Task for the records below: copy exactly from the first line on, stopping once the line with "orange pyramid: 1 -> 0" is copied, and leave out the pictures.

##############################

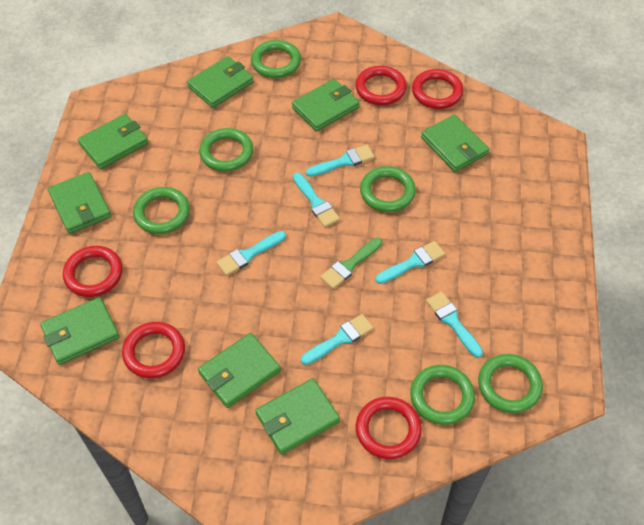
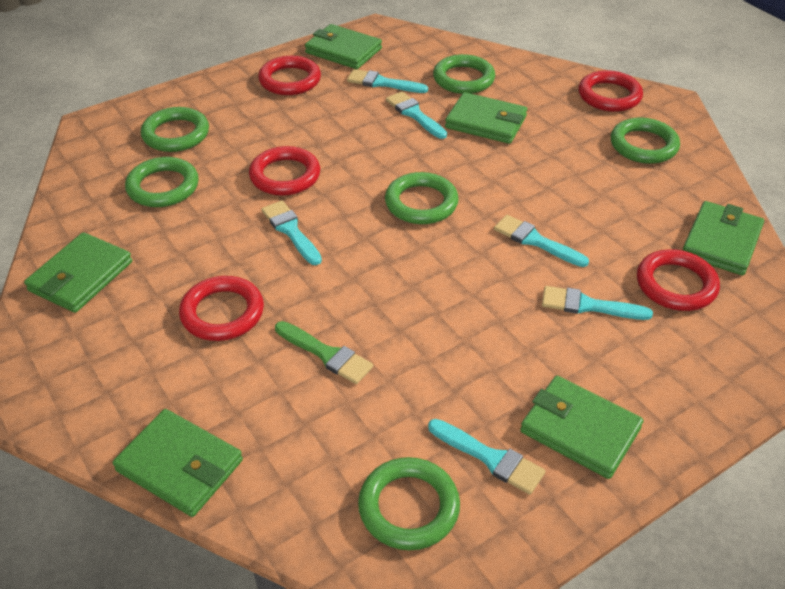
green wallet: 8 -> 6

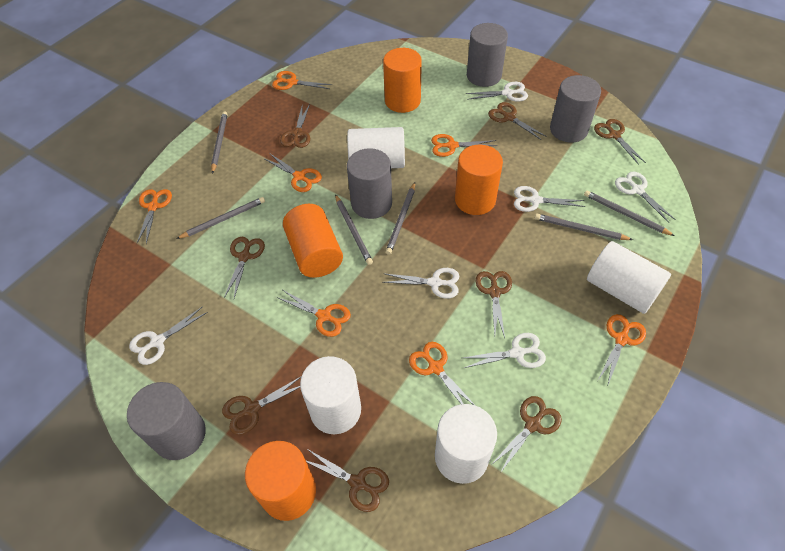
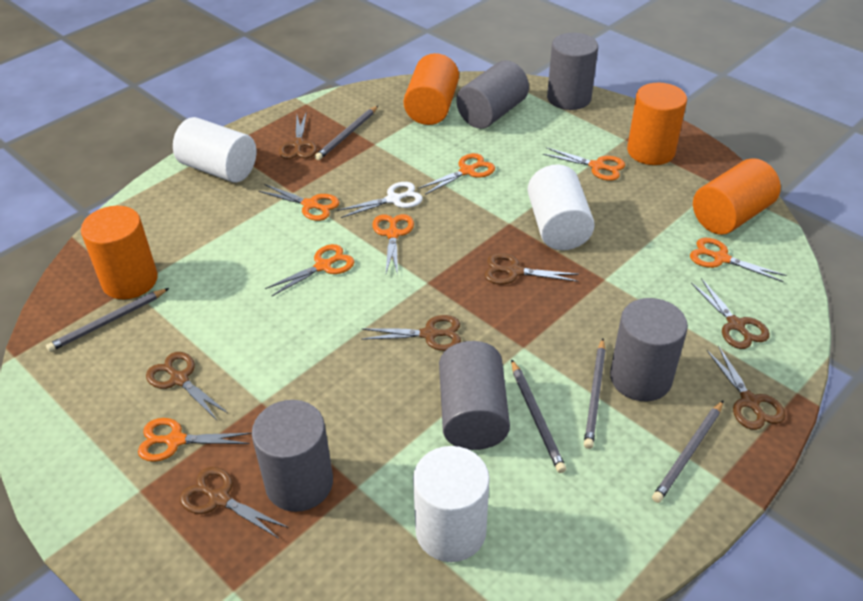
brown scissors: 8 -> 7
grey cylinder: 4 -> 5
grey pencil: 6 -> 5
white cylinder: 4 -> 3
white scissors: 6 -> 1

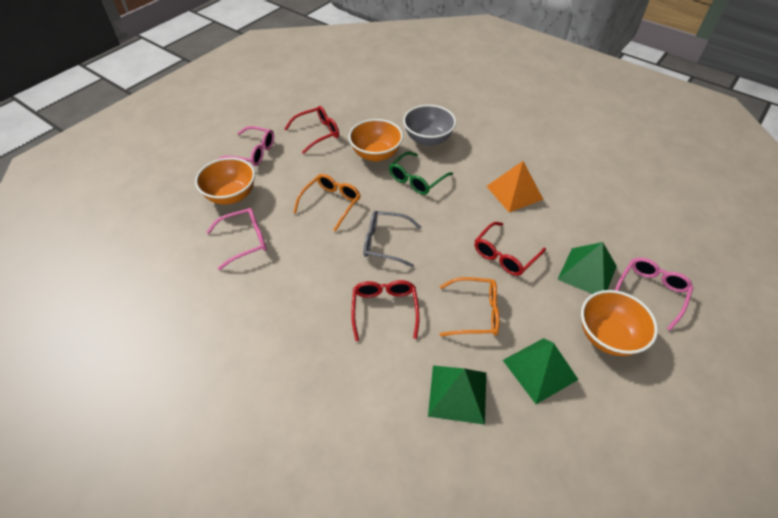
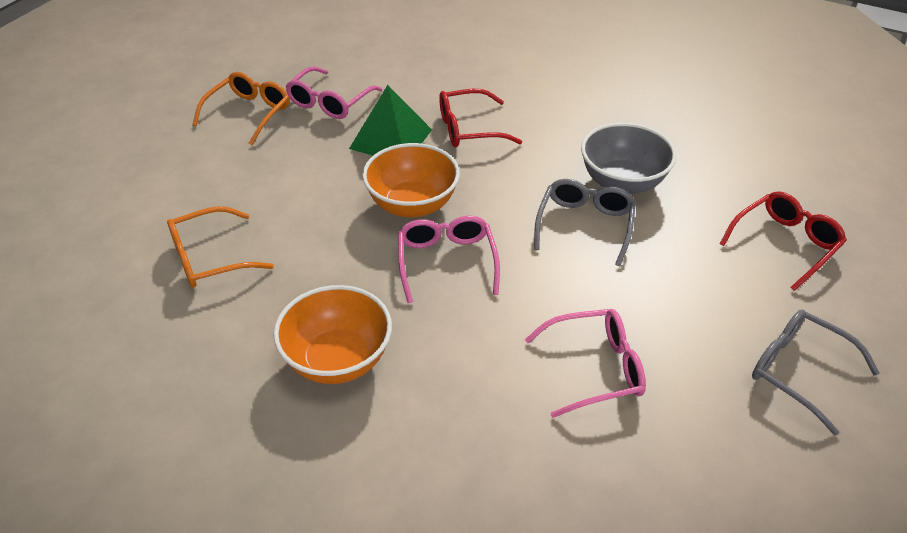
green glasses: 1 -> 0
green pyramid: 3 -> 1
grey glasses: 1 -> 2
orange bowl: 3 -> 2
orange pyramid: 1 -> 0
red glasses: 3 -> 2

##############################

ANSWER SECTION
green wallet: 8 -> 6

brown scissors: 8 -> 7
grey cylinder: 4 -> 5
grey pencil: 6 -> 5
white cylinder: 4 -> 3
white scissors: 6 -> 1

green glasses: 1 -> 0
green pyramid: 3 -> 1
grey glasses: 1 -> 2
orange bowl: 3 -> 2
orange pyramid: 1 -> 0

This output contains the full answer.